> **Exercise brief**: Of all the lines in the entries below, give again exactly those starting at the line containing "DRIVER pin ENA: D6 -> D7" and ending at the line containing "RTC2 pin GND: none -> GND", both ends included, and no others.

Dataset entries
·····

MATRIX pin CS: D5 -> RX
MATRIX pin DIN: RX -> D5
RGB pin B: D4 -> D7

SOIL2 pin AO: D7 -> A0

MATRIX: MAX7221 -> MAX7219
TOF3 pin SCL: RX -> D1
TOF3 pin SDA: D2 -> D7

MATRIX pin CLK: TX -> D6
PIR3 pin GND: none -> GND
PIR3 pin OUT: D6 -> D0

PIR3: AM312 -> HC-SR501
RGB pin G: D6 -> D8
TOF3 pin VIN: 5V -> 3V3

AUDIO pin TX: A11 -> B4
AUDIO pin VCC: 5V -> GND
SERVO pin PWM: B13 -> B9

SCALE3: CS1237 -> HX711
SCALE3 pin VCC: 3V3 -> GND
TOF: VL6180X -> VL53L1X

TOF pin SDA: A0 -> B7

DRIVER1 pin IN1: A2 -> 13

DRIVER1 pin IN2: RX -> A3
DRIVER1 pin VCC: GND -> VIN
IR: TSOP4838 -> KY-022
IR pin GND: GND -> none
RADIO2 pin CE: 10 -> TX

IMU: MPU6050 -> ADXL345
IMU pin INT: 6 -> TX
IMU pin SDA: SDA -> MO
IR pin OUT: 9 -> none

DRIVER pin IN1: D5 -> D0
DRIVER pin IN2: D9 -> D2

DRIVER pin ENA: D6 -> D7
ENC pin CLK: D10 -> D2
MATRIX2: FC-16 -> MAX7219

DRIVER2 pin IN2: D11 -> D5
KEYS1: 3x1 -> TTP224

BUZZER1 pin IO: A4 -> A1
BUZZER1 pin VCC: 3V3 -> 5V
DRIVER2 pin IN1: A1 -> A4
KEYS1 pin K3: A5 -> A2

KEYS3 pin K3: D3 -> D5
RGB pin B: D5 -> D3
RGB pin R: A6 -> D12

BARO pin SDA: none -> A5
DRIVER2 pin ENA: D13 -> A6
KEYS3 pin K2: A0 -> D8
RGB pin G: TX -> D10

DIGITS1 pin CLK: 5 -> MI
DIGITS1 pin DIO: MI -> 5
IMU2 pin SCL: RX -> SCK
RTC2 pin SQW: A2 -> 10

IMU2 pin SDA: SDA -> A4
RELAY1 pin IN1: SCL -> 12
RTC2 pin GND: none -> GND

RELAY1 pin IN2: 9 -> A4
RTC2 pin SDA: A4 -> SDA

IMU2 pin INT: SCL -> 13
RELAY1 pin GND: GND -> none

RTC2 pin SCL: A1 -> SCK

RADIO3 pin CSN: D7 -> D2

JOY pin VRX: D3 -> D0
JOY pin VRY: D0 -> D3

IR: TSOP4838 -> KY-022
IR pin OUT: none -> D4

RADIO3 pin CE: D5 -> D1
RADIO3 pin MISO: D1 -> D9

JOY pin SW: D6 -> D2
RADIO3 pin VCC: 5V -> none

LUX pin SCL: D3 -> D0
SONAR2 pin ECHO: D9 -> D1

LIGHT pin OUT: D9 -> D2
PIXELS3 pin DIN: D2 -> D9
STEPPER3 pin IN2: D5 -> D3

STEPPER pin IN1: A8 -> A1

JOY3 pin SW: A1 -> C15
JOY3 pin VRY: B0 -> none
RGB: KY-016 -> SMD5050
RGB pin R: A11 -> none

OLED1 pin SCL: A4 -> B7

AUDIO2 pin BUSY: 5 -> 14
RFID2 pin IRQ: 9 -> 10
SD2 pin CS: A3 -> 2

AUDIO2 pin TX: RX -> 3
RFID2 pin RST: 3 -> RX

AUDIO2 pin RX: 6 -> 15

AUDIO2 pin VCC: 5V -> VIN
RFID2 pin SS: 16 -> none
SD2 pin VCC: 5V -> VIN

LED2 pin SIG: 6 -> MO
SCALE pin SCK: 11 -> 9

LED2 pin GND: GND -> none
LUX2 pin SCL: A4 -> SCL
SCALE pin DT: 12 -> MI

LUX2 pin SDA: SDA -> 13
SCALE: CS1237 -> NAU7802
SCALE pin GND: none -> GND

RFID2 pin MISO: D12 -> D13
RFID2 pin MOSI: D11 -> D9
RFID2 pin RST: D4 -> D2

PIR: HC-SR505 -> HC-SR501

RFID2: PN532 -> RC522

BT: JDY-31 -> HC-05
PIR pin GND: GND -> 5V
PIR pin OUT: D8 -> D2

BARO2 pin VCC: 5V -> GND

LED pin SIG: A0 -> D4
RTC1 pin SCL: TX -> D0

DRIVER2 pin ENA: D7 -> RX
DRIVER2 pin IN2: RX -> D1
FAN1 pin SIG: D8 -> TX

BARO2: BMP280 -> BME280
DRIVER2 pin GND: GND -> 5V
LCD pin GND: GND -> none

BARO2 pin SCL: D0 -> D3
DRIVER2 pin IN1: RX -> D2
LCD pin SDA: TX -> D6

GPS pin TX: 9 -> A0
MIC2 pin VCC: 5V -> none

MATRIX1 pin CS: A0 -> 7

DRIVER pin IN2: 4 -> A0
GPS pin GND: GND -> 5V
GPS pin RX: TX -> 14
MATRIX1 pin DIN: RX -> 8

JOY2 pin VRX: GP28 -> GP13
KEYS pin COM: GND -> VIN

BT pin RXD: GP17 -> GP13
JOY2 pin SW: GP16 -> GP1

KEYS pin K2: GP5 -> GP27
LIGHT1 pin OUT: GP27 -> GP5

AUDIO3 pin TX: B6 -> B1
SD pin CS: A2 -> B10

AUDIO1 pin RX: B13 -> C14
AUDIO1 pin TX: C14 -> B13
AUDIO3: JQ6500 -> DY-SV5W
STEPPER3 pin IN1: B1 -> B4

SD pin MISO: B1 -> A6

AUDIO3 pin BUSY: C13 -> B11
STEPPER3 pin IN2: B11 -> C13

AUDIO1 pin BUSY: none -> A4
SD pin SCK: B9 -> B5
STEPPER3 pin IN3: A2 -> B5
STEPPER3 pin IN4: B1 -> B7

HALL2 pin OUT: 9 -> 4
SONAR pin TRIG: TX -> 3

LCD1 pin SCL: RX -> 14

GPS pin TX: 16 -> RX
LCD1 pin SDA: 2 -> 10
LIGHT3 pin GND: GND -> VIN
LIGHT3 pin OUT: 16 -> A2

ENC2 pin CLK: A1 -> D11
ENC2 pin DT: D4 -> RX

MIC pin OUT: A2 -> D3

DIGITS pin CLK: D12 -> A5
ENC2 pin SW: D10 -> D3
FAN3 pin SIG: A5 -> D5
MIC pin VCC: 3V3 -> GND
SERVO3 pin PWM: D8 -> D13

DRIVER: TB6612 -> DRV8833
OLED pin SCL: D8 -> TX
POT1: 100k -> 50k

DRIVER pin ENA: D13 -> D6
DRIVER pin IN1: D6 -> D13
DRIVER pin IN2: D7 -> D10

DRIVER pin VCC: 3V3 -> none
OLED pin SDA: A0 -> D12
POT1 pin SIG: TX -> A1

·····

> **Completed exercise**:
DRIVER pin ENA: D6 -> D7
ENC pin CLK: D10 -> D2
MATRIX2: FC-16 -> MAX7219

DRIVER2 pin IN2: D11 -> D5
KEYS1: 3x1 -> TTP224

BUZZER1 pin IO: A4 -> A1
BUZZER1 pin VCC: 3V3 -> 5V
DRIVER2 pin IN1: A1 -> A4
KEYS1 pin K3: A5 -> A2

KEYS3 pin K3: D3 -> D5
RGB pin B: D5 -> D3
RGB pin R: A6 -> D12

BARO pin SDA: none -> A5
DRIVER2 pin ENA: D13 -> A6
KEYS3 pin K2: A0 -> D8
RGB pin G: TX -> D10

DIGITS1 pin CLK: 5 -> MI
DIGITS1 pin DIO: MI -> 5
IMU2 pin SCL: RX -> SCK
RTC2 pin SQW: A2 -> 10

IMU2 pin SDA: SDA -> A4
RELAY1 pin IN1: SCL -> 12
RTC2 pin GND: none -> GND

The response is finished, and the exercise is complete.